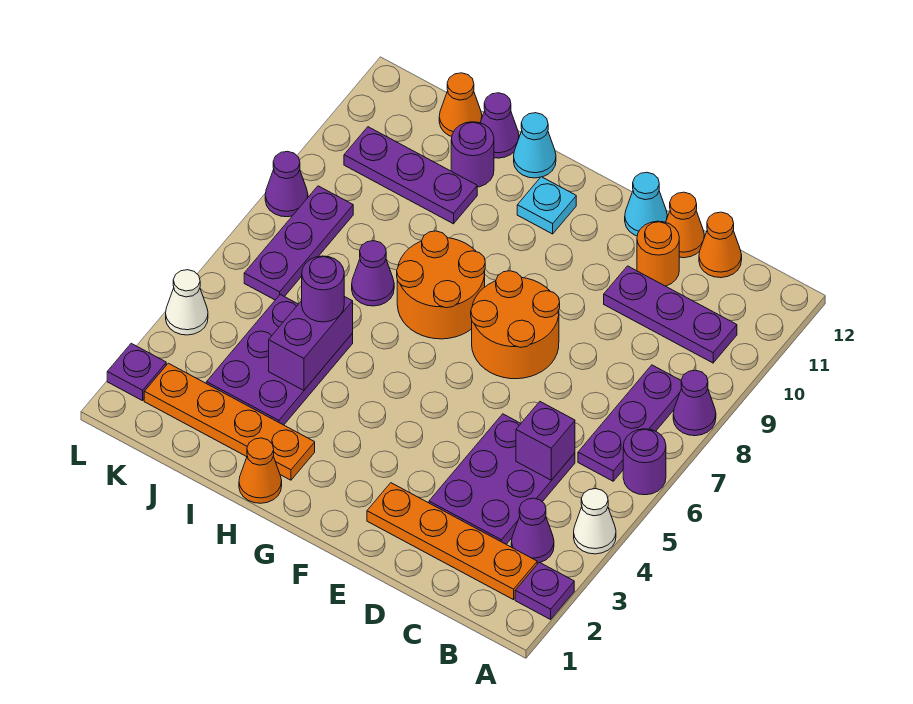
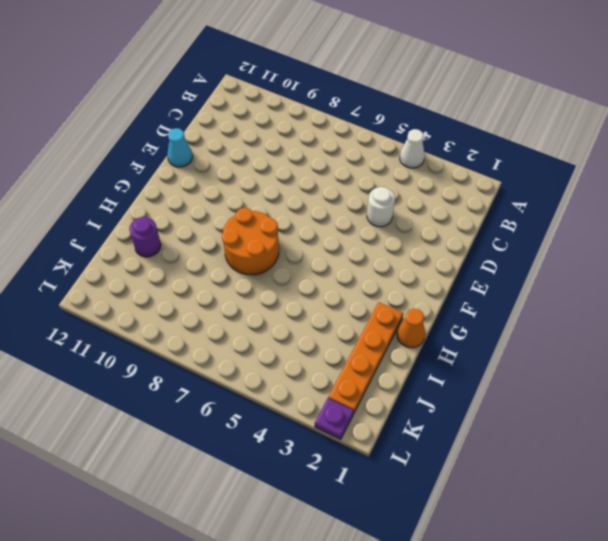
white round brick D4 level 1 -> purple plate C3:D5 level 1
none -> purple plate A2 level 1
none -> purple round brick A6 level 1
none -> purple cone A8 level 1
none -> orange plate B2:E2 level 1

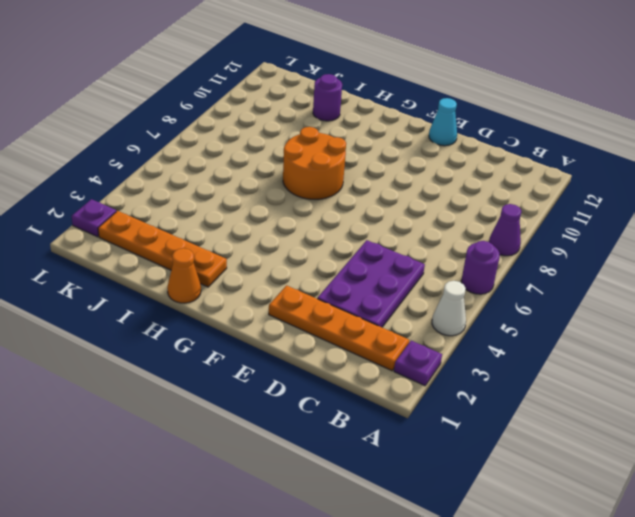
none -> purple cone B3 level 1
none -> purple plate B6:B8 level 1
none -> purple plate B10:D10 level 1
none -> orange cone C12 level 1

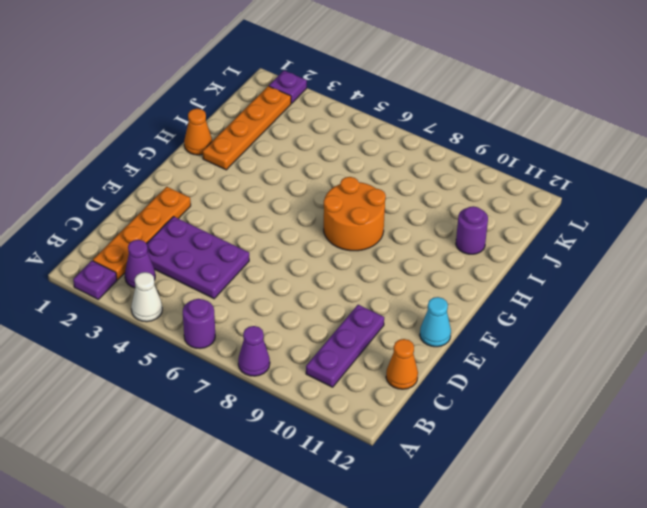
none -> purple plate B6:B8 level 1
none -> orange round brick D11 level 1
none -> orange cone D12 level 1
none -> orange round brick E7:F8 level 1

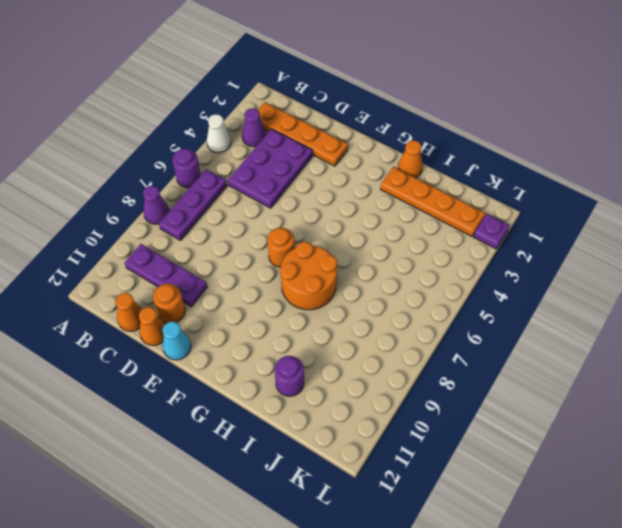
orange round brick F7 level 1 -> orange round brick E7:F8 level 1
none -> purple plate A2 level 1
none -> cyan plate G11 level 1
none -> cyan cone H12 level 1
none -> purple plate I3:J5 level 1

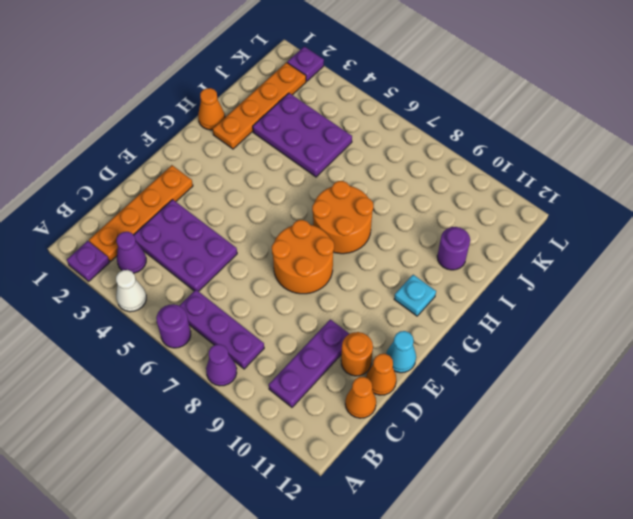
none -> cyan cone H12 level 1
none -> purple cone I7 level 1
none -> purple plate I10:K10 level 1
none -> purple cone I12 level 1

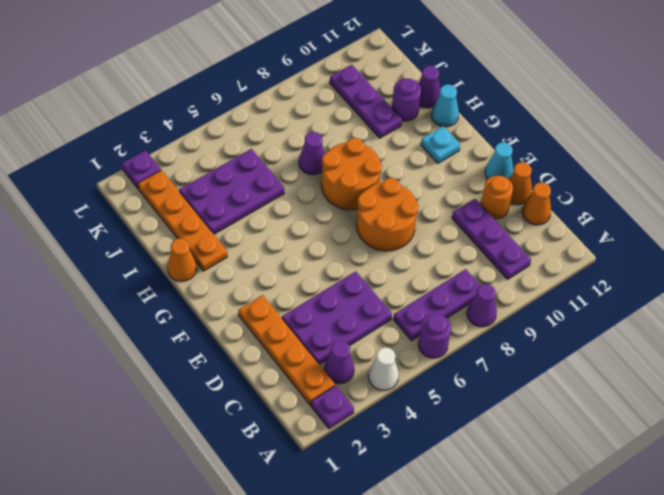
none -> orange cone J12 level 1
none -> purple plate K6:K8 level 1
none -> white cone L4 level 1
none -> purple cone L8 level 1

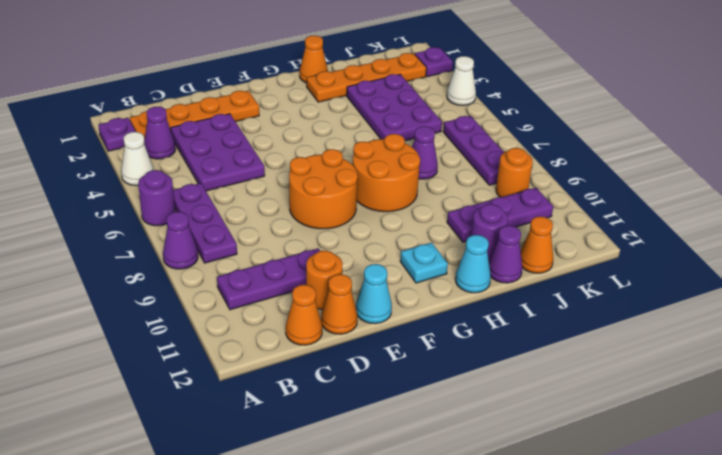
orange round brick K9 level 1 -> none
none -> purple cone L8 level 1
none -> purple brick C5 level 2
none -> purple brick I4:I5 level 2
none -> purple round brick I5 level 3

* * *

> Exercise details: Only the lines starting at the one that holds "none -> orange plate B2:E2 level 1" and ending at the last line of the data belong in your answer. Please set them down exactly and omit the pictures.

> Answer space:
none -> orange plate B2:E2 level 1

none -> purple cone B3 level 1
none -> purple plate B6:B8 level 1
none -> purple plate B10:D10 level 1
none -> orange cone C12 level 1

none -> purple plate B6:B8 level 1
none -> orange round brick D11 level 1
none -> orange cone D12 level 1
none -> orange round brick E7:F8 level 1

orange round brick F7 level 1 -> orange round brick E7:F8 level 1
none -> purple plate A2 level 1
none -> cyan plate G11 level 1
none -> cyan cone H12 level 1
none -> purple plate I3:J5 level 1

none -> cyan cone H12 level 1
none -> purple cone I7 level 1
none -> purple plate I10:K10 level 1
none -> purple cone I12 level 1

none -> orange cone J12 level 1
none -> purple plate K6:K8 level 1
none -> white cone L4 level 1
none -> purple cone L8 level 1

orange round brick K9 level 1 -> none
none -> purple cone L8 level 1
none -> purple brick C5 level 2
none -> purple brick I4:I5 level 2
none -> purple round brick I5 level 3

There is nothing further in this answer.